==== PROVIDED DATA ====

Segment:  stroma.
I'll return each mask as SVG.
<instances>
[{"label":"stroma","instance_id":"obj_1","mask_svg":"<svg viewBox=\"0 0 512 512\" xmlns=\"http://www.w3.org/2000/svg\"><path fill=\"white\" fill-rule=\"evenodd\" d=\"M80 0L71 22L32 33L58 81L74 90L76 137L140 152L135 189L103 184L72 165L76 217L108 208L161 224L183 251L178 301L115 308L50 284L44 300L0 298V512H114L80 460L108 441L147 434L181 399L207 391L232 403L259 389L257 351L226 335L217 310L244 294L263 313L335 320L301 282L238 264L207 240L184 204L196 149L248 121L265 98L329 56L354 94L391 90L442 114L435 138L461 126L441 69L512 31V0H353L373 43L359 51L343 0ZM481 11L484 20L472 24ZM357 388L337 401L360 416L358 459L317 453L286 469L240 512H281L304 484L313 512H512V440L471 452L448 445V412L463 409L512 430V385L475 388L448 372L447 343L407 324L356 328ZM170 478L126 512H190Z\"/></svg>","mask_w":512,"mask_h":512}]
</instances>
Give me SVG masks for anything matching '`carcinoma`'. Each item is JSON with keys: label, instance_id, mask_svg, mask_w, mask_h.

====

__AIM__. Repeat each entry word for word.

__THE RESPONSE__.
Segment:  stroma.
I'll return each mask as SVG.
<instances>
[{"label":"stroma","instance_id":"obj_1","mask_svg":"<svg viewBox=\"0 0 512 512\" xmlns=\"http://www.w3.org/2000/svg\"><path fill=\"white\" fill-rule=\"evenodd\" d=\"M80 0L71 22L32 33L58 81L74 90L76 137L140 152L135 189L103 184L72 165L76 217L108 208L161 224L183 251L178 301L115 308L50 284L44 300L0 298V512H114L80 460L108 441L147 434L181 399L207 391L232 403L259 389L257 351L226 335L217 310L244 294L263 313L335 320L301 282L238 264L207 240L184 204L196 149L248 121L265 98L329 56L354 94L391 90L442 114L435 138L461 126L441 69L512 31V0H353L373 43L359 51L343 0ZM481 11L484 20L472 24ZM357 388L337 401L360 416L358 459L317 453L286 469L240 512H281L304 484L313 512H512V440L471 452L448 445V412L463 409L512 430V385L475 388L448 372L447 343L407 324L356 328ZM170 478L126 512H190Z\"/></svg>","mask_w":512,"mask_h":512}]
</instances>
Give me SVG masks for anything matching '`carcinoma`'. Each item is JSON with keys: label, instance_id, mask_svg, mask_w, mask_h.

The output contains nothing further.